=== What you have to do ===
Rewrite the entries below, replacing "red line" with "orange line" everywhere and leaving everything else unchanged. Omit the pictures from your answer.

=== Given records ===

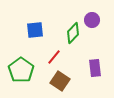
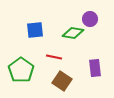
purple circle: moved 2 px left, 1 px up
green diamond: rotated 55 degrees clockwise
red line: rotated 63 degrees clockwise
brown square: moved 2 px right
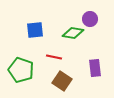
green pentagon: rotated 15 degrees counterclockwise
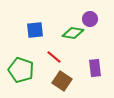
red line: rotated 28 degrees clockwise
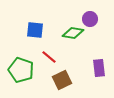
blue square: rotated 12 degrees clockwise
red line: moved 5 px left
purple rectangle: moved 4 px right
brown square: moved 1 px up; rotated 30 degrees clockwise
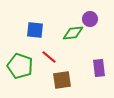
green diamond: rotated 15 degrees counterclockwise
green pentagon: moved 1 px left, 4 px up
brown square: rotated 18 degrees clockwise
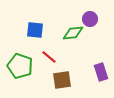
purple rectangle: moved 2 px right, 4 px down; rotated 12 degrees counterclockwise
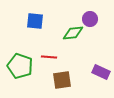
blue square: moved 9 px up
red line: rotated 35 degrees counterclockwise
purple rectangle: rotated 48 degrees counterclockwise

=== Output for this task ===
purple circle: moved 2 px left, 1 px up
green diamond: rotated 55 degrees clockwise
orange line: rotated 63 degrees clockwise
brown square: moved 2 px right
green pentagon: rotated 15 degrees counterclockwise
orange line: rotated 28 degrees clockwise
blue square: rotated 12 degrees clockwise
orange line: moved 5 px left
purple rectangle: moved 4 px right
brown square: moved 1 px up; rotated 30 degrees clockwise
green diamond: rotated 15 degrees counterclockwise
green pentagon: moved 1 px left, 4 px up
brown square: rotated 18 degrees clockwise
purple rectangle: moved 2 px right, 4 px down; rotated 12 degrees counterclockwise
blue square: moved 9 px up
orange line: rotated 35 degrees counterclockwise
purple rectangle: rotated 48 degrees counterclockwise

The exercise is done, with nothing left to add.